━━━━━ Records provided

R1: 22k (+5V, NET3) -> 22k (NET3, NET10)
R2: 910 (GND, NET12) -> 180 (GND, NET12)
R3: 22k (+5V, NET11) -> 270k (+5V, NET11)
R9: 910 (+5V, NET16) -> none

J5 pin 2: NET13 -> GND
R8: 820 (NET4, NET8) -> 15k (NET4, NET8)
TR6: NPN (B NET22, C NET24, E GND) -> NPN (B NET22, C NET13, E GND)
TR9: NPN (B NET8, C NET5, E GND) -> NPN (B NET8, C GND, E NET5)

━━━━━━━━━━
━━━━━ Records provided

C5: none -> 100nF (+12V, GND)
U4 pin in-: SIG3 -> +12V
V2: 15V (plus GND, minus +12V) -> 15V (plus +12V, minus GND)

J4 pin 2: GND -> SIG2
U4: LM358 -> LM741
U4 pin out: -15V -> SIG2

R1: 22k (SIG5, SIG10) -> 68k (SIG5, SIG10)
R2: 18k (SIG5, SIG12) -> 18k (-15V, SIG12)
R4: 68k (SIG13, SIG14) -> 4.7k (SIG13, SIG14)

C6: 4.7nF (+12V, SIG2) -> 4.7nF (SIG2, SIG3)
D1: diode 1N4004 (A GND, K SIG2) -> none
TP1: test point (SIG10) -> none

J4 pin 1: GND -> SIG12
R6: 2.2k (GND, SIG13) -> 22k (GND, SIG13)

━━━━━━━━━━

■ Your objective
Would you please write out, exactly and with no other lines, the stretch of the listing above from the line containing "R8: 820 (NET4, NET8) -> 15k (NET4, NET8)" through the line containing "TR9: NPN (B"?

■ Response area
R8: 820 (NET4, NET8) -> 15k (NET4, NET8)
TR6: NPN (B NET22, C NET24, E GND) -> NPN (B NET22, C NET13, E GND)
TR9: NPN (B NET8, C NET5, E GND) -> NPN (B NET8, C GND, E NET5)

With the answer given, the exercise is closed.